» Exercise directions
Print the data below verbatim, minus images.
Data extract Block Start
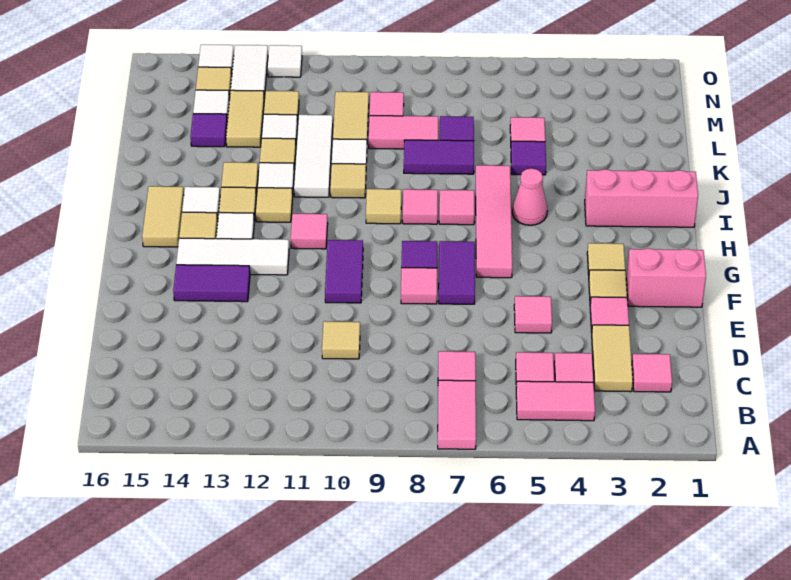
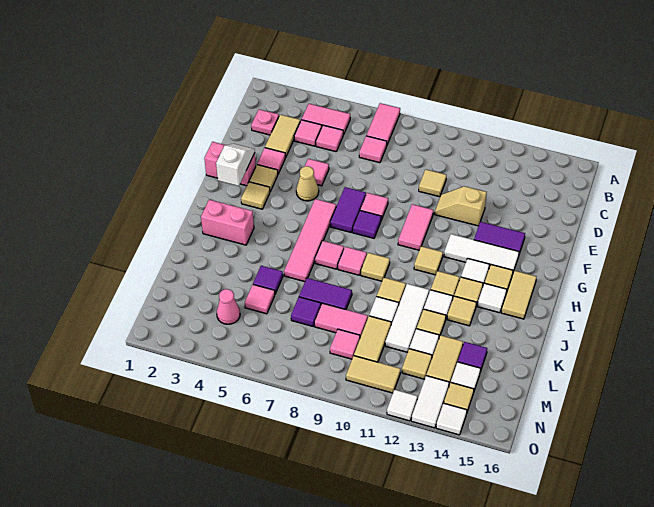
pink tile C2 level 1 -> pink plate C2 level 1
none -> tan slope E11:E12 level 1 top 12
none -> white slope F2:G2 level 2 top G
none -> tan cone F5 level 1
purple tile F10:G10 level 1 -> pink tile F10:G10 level 1
pink tile H11 level 1 -> tan tile H11 level 1
pink brick I1:I3 level 1 -> pink brick I2:I3 level 1
pink cone I5 level 1 -> pink cone M4 level 1
none -> tan tile N10:N11 level 1

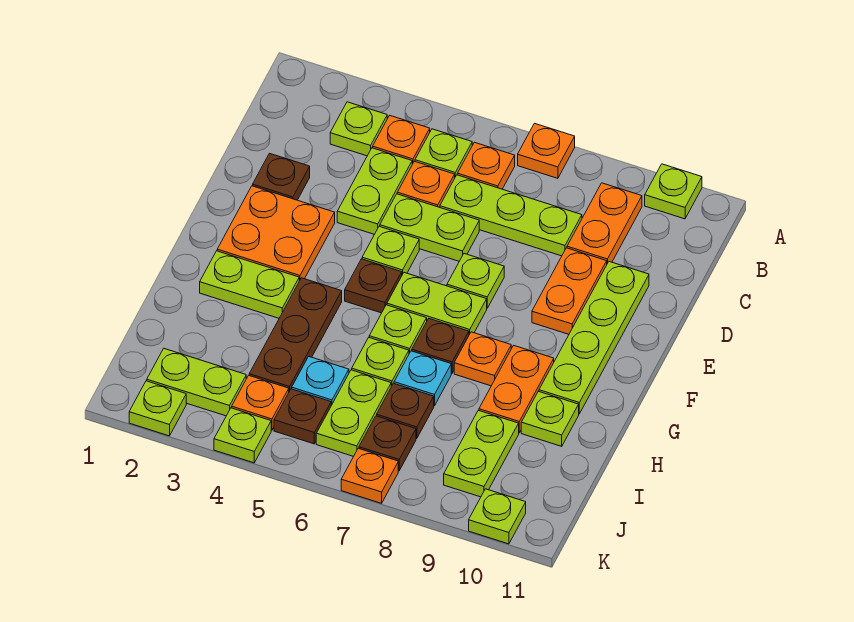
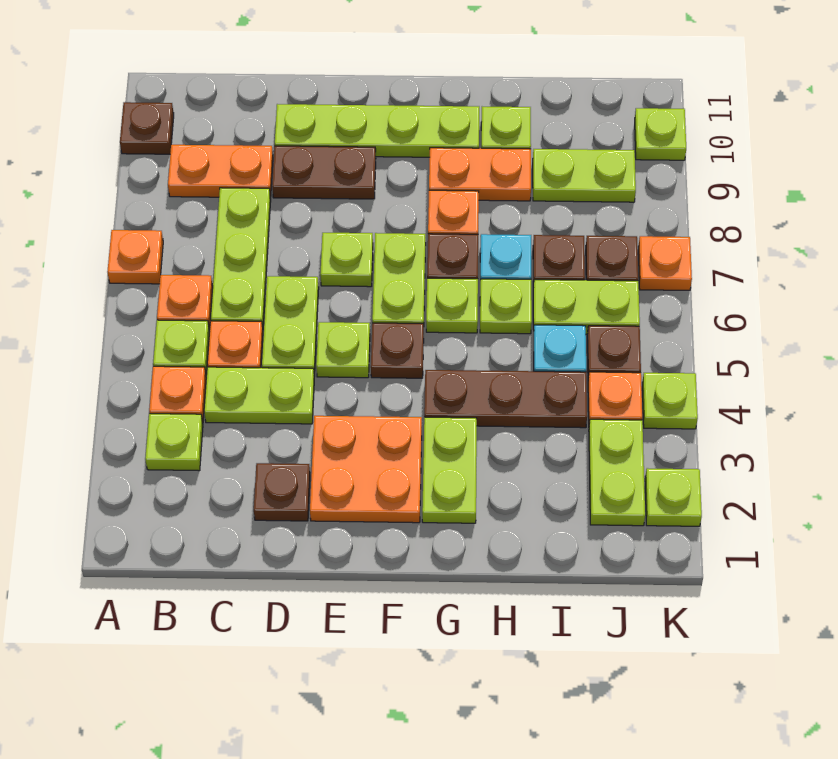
lime plate A10 level 1 -> brown plate A10 level 1
orange plate D9:E9 level 1 -> brown plate D9:E9 level 1

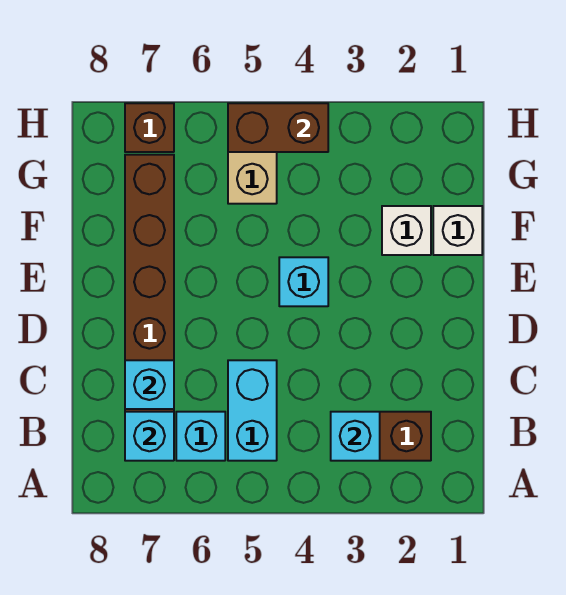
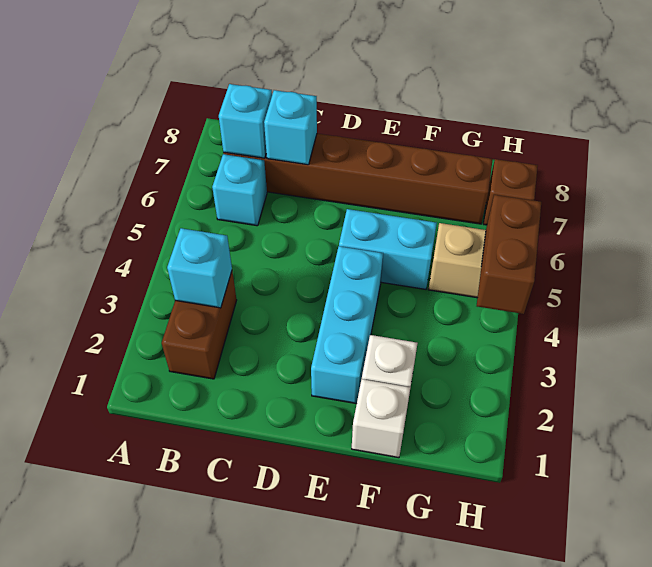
cyan brick B5:C5 level 1 -> cyan brick E5:F5 level 1
cyan brick E4 level 1 -> cyan brick E2:E4 level 1

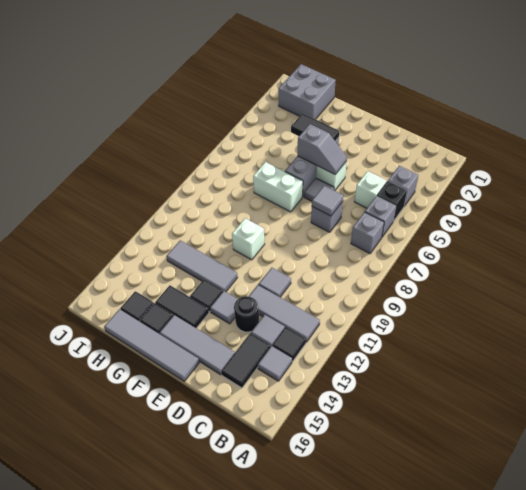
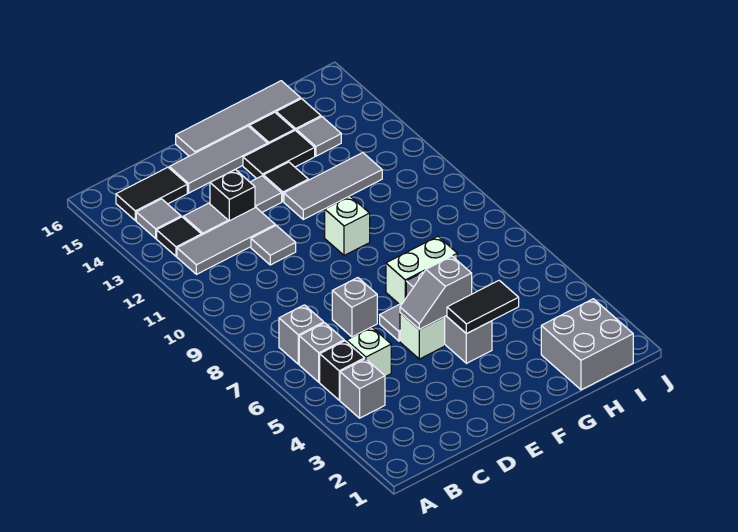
black tile C14:C15 level 1 -> black tile B15:C15 level 1
grey tile D7 level 2 -> grey tile H14 level 1
black round brick D13 level 1 -> black brick D13 level 1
Data extract Block End
» Exercise response
pink tile C2 level 1 -> pink plate C2 level 1
none -> tan slope E11:E12 level 1 top 12
none -> white slope F2:G2 level 2 top G
none -> tan cone F5 level 1
purple tile F10:G10 level 1 -> pink tile F10:G10 level 1
pink tile H11 level 1 -> tan tile H11 level 1
pink brick I1:I3 level 1 -> pink brick I2:I3 level 1
pink cone I5 level 1 -> pink cone M4 level 1
none -> tan tile N10:N11 level 1

lime plate A10 level 1 -> brown plate A10 level 1
orange plate D9:E9 level 1 -> brown plate D9:E9 level 1

cyan brick B5:C5 level 1 -> cyan brick E5:F5 level 1
cyan brick E4 level 1 -> cyan brick E2:E4 level 1

black tile C14:C15 level 1 -> black tile B15:C15 level 1
grey tile D7 level 2 -> grey tile H14 level 1
black round brick D13 level 1 -> black brick D13 level 1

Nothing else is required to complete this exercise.